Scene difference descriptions

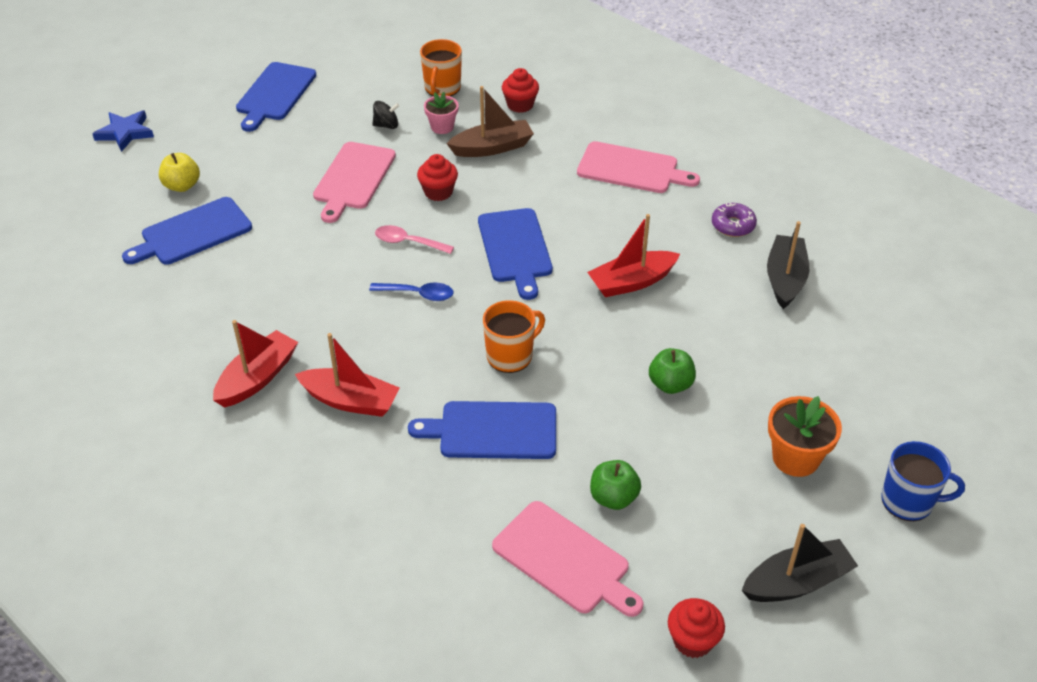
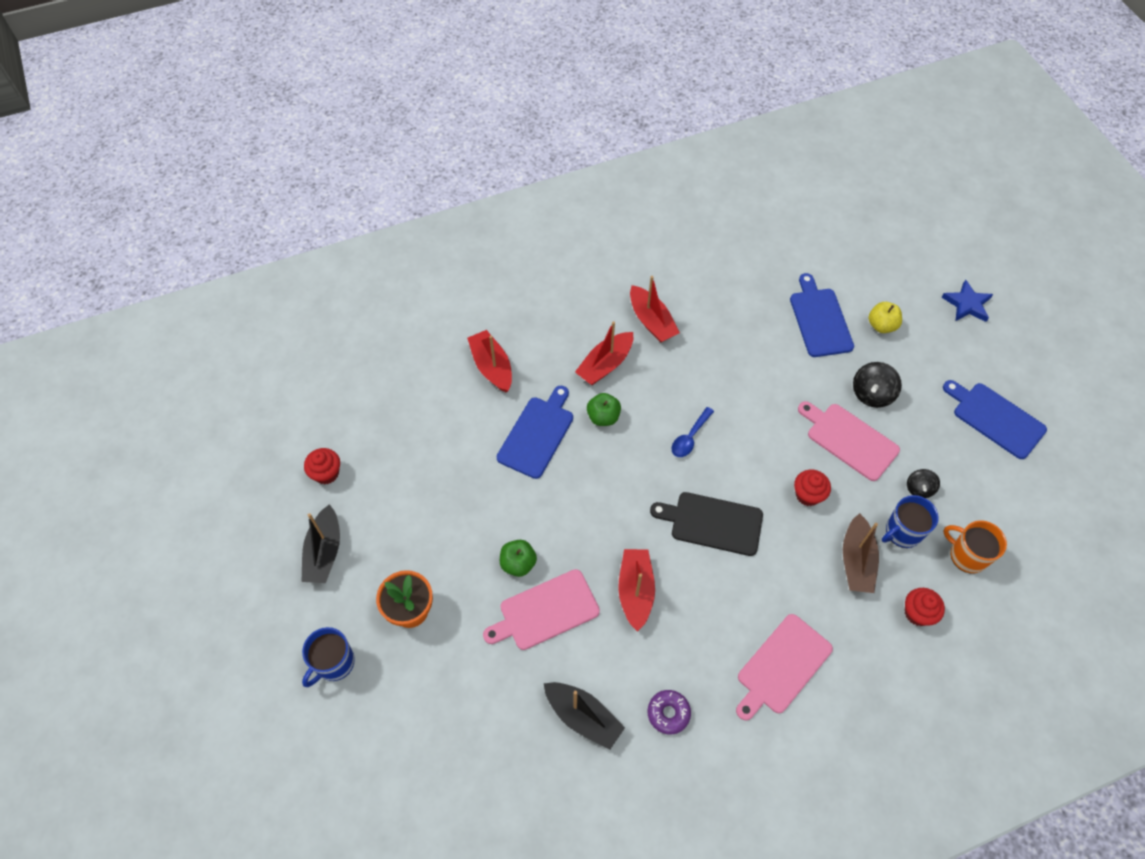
camera: 115 degrees right, 15 degrees up
pink spoon [375,225,454,254] -> none
pink flower pot [424,92,459,134] -> blue mug [882,495,939,548]
blue cutting board [478,208,553,300] -> black cutting board [650,492,763,556]
orange mug [483,300,545,373] -> none
pink cutting board [492,501,643,617] -> pink cutting board moved to [483,569,600,650]
green apple [590,460,641,510] -> green apple moved to [587,393,621,426]
none -> red boat [467,330,512,392]
none -> black spinning top [853,362,902,408]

• INSTRUCTIONS FOR THE TASK:
Reproduce the records in full and leave the images behind.

• WRITTEN ANSWER:
camera: 115 degrees right, 15 degrees up
pink spoon [375,225,454,254] -> none
pink flower pot [424,92,459,134] -> blue mug [882,495,939,548]
blue cutting board [478,208,553,300] -> black cutting board [650,492,763,556]
orange mug [483,300,545,373] -> none
pink cutting board [492,501,643,617] -> pink cutting board moved to [483,569,600,650]
green apple [590,460,641,510] -> green apple moved to [587,393,621,426]
none -> red boat [467,330,512,392]
none -> black spinning top [853,362,902,408]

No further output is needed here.